▶ **Problem**:
Lay out every line of the listing below as a Markdown table with the columns "Row" and "Line", numbering each row and leaving out blank lines.

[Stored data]

= = =

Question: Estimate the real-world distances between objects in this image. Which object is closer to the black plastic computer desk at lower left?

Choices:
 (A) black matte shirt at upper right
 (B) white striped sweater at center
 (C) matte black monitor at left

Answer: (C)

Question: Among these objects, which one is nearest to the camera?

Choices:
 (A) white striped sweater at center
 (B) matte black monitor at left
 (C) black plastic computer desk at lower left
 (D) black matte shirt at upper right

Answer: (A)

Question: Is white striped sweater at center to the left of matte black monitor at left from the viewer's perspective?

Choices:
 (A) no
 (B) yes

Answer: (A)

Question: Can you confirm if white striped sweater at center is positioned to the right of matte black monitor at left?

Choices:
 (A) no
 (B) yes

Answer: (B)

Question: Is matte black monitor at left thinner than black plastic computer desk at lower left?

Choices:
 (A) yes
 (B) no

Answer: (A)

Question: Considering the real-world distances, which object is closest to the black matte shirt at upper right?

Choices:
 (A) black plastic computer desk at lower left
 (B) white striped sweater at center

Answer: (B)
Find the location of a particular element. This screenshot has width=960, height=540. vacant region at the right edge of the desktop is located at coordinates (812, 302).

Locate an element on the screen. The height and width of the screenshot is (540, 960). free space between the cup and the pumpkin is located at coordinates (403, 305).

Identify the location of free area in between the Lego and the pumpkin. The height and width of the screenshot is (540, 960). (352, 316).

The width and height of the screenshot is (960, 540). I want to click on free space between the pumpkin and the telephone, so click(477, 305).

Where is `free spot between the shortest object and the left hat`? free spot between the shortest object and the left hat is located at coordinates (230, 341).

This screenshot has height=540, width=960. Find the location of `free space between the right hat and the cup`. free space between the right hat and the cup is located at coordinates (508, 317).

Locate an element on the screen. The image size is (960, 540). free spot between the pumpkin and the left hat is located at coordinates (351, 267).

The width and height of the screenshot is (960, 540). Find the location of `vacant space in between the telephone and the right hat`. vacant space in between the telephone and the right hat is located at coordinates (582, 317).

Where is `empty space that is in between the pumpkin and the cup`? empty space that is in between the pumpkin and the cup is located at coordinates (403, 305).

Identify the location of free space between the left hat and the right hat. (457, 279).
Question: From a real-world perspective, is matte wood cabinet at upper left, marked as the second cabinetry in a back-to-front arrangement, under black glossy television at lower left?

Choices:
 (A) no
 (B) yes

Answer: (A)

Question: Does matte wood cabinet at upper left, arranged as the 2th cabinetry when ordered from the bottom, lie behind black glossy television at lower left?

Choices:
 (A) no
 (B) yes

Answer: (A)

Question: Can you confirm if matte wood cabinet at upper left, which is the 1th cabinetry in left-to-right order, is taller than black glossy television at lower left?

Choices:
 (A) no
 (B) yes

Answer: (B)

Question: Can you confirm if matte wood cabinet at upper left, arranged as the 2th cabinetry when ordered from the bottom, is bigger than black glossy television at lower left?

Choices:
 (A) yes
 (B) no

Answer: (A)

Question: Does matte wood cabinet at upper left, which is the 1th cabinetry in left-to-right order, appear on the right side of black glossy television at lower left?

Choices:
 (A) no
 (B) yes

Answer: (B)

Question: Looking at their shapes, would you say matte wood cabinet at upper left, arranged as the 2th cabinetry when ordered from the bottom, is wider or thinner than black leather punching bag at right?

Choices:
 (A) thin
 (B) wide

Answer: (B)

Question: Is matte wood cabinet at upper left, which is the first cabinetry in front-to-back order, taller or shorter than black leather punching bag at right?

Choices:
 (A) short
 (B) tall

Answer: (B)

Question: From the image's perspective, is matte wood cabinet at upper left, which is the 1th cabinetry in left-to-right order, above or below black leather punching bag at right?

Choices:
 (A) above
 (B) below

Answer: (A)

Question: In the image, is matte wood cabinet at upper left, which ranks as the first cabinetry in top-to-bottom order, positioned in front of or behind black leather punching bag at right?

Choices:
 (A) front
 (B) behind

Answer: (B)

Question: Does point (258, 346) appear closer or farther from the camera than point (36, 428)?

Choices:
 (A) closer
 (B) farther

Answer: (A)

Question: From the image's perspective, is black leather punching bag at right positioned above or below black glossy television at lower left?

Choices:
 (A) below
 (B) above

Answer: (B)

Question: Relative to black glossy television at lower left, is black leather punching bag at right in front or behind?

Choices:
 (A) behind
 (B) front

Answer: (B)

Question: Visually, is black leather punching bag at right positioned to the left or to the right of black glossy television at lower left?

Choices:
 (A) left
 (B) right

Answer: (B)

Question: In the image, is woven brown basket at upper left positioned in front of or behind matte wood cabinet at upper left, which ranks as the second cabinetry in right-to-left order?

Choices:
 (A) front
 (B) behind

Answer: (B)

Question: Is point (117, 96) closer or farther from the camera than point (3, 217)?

= = =

▶ **Answer for this exercise**:
| Row | Line |
|---|---|
| 1 | Question: Estimate the real-world distances between objects in this image. Which object is closer to the black plastic computer desk at lower left? |
| 2 | Choices: |
| 3 |  (A) black matte shirt at upper right |
| 4 |  (B) white striped sweater at center |
| 5 |  (C) matte black monitor at left |
| 6 | Answer: (C) |
| 7 | Question: Among these objects, which one is nearest to the camera? |
| 8 | Choices: |
| 9 |  (A) white striped sweater at center |
| 10 |  (B) matte black monitor at left |
| 11 |  (C) black plastic computer desk at lower left |
| 12 |  (D) black matte shirt at upper right |
| 13 | Answer: (A) |
| 14 | Question: Is white striped sweater at center to the left of matte black monitor at left from the viewer's perspective? |
| 15 | Choices: |
| 16 |  (A) no |
| 17 |  (B) yes |
| 18 | Answer: (A) |
| 19 | Question: Can you confirm if white striped sweater at center is positioned to the right of matte black monitor at left? |
| 20 | Choices: |
| 21 |  (A) no |
| 22 |  (B) yes |
| 23 | Answer: (B) |
| 24 | Question: Is matte black monitor at left thinner than black plastic computer desk at lower left? |
| 25 | Choices: |
| 26 |  (A) yes |
| 27 |  (B) no |
| 28 | Answer: (A) |
| 29 | Question: Considering the real-world distances, which object is closest to the black matte shirt at upper right? |
| 30 | Choices: |
| 31 |  (A) black plastic computer desk at lower left |
| 32 |  (B) white striped sweater at center |
| 33 | Answer: (B) |
| 34 | Find the location of a particular element. This screenshot has width=960, height=540. vacant region at the right edge of the desktop is located at coordinates (812, 302). |
| 35 | Locate an element on the screen. The height and width of the screenshot is (540, 960). free space between the cup and the pumpkin is located at coordinates (403, 305). |
| 36 | Identify the location of free area in between the Lego and the pumpkin. The height and width of the screenshot is (540, 960). (352, 316). |
| 37 | The width and height of the screenshot is (960, 540). I want to click on free space between the pumpkin and the telephone, so click(477, 305). |
| 38 | Where is `free spot between the shortest object and the left hat`? free spot between the shortest object and the left hat is located at coordinates (230, 341). |
| 39 | This screenshot has height=540, width=960. Find the location of `free space between the right hat and the cup`. free space between the right hat and the cup is located at coordinates (508, 317). |
| 40 | Locate an element on the screen. The image size is (960, 540). free spot between the pumpkin and the left hat is located at coordinates (351, 267). |
| 41 | The width and height of the screenshot is (960, 540). Find the location of `vacant space in between the telephone and the right hat`. vacant space in between the telephone and the right hat is located at coordinates (582, 317). |
| 42 | Where is `empty space that is in between the pumpkin and the cup`? empty space that is in between the pumpkin and the cup is located at coordinates (403, 305). |
| 43 | Identify the location of free space between the left hat and the right hat. (457, 279). |
| 44 | Question: From a real-world perspective, is matte wood cabinet at upper left, marked as the second cabinetry in a back-to-front arrangement, under black glossy television at lower left? |
| 45 | Choices: |
| 46 |  (A) no |
| 47 |  (B) yes |
| 48 | Answer: (A) |
| 49 | Question: Does matte wood cabinet at upper left, arranged as the 2th cabinetry when ordered from the bottom, lie behind black glossy television at lower left? |
| 50 | Choices: |
| 51 |  (A) no |
| 52 |  (B) yes |
| 53 | Answer: (A) |
| 54 | Question: Can you confirm if matte wood cabinet at upper left, which is the 1th cabinetry in left-to-right order, is taller than black glossy television at lower left? |
| 55 | Choices: |
| 56 |  (A) no |
| 57 |  (B) yes |
| 58 | Answer: (B) |
| 59 | Question: Can you confirm if matte wood cabinet at upper left, arranged as the 2th cabinetry when ordered from the bottom, is bigger than black glossy television at lower left? |
| 60 | Choices: |
| 61 |  (A) yes |
| 62 |  (B) no |
| 63 | Answer: (A) |
| 64 | Question: Does matte wood cabinet at upper left, which is the 1th cabinetry in left-to-right order, appear on the right side of black glossy television at lower left? |
| 65 | Choices: |
| 66 |  (A) no |
| 67 |  (B) yes |
| 68 | Answer: (B) |
| 69 | Question: Looking at their shapes, would you say matte wood cabinet at upper left, arranged as the 2th cabinetry when ordered from the bottom, is wider or thinner than black leather punching bag at right? |
| 70 | Choices: |
| 71 |  (A) thin |
| 72 |  (B) wide |
| 73 | Answer: (B) |
| 74 | Question: Is matte wood cabinet at upper left, which is the first cabinetry in front-to-back order, taller or shorter than black leather punching bag at right? |
| 75 | Choices: |
| 76 |  (A) short |
| 77 |  (B) tall |
| 78 | Answer: (B) |
| 79 | Question: From the image's perspective, is matte wood cabinet at upper left, which is the 1th cabinetry in left-to-right order, above or below black leather punching bag at right? |
| 80 | Choices: |
| 81 |  (A) above |
| 82 |  (B) below |
| 83 | Answer: (A) |
| 84 | Question: In the image, is matte wood cabinet at upper left, which ranks as the first cabinetry in top-to-bottom order, positioned in front of or behind black leather punching bag at right? |
| 85 | Choices: |
| 86 |  (A) front |
| 87 |  (B) behind |
| 88 | Answer: (B) |
| 89 | Question: Does point (258, 346) appear closer or farther from the camera than point (36, 428)? |
| 90 | Choices: |
| 91 |  (A) closer |
| 92 |  (B) farther |
| 93 | Answer: (A) |
| 94 | Question: From the image's perspective, is black leather punching bag at right positioned above or below black glossy television at lower left? |
| 95 | Choices: |
| 96 |  (A) below |
| 97 |  (B) above |
| 98 | Answer: (B) |
| 99 | Question: Relative to black glossy television at lower left, is black leather punching bag at right in front or behind? |
| 100 | Choices: |
| 101 |  (A) behind |
| 102 |  (B) front |
| 103 | Answer: (B) |
| 104 | Question: Visually, is black leather punching bag at right positioned to the left or to the right of black glossy television at lower left? |
| 105 | Choices: |
| 106 |  (A) left |
| 107 |  (B) right |
| 108 | Answer: (B) |
| 109 | Question: In the image, is woven brown basket at upper left positioned in front of or behind matte wood cabinet at upper left, which ranks as the second cabinetry in right-to-left order? |
| 110 | Choices: |
| 111 |  (A) front |
| 112 |  (B) behind |
| 113 | Answer: (B) |
| 114 | Question: Is point (117, 96) closer or farther from the camera than point (3, 217)? |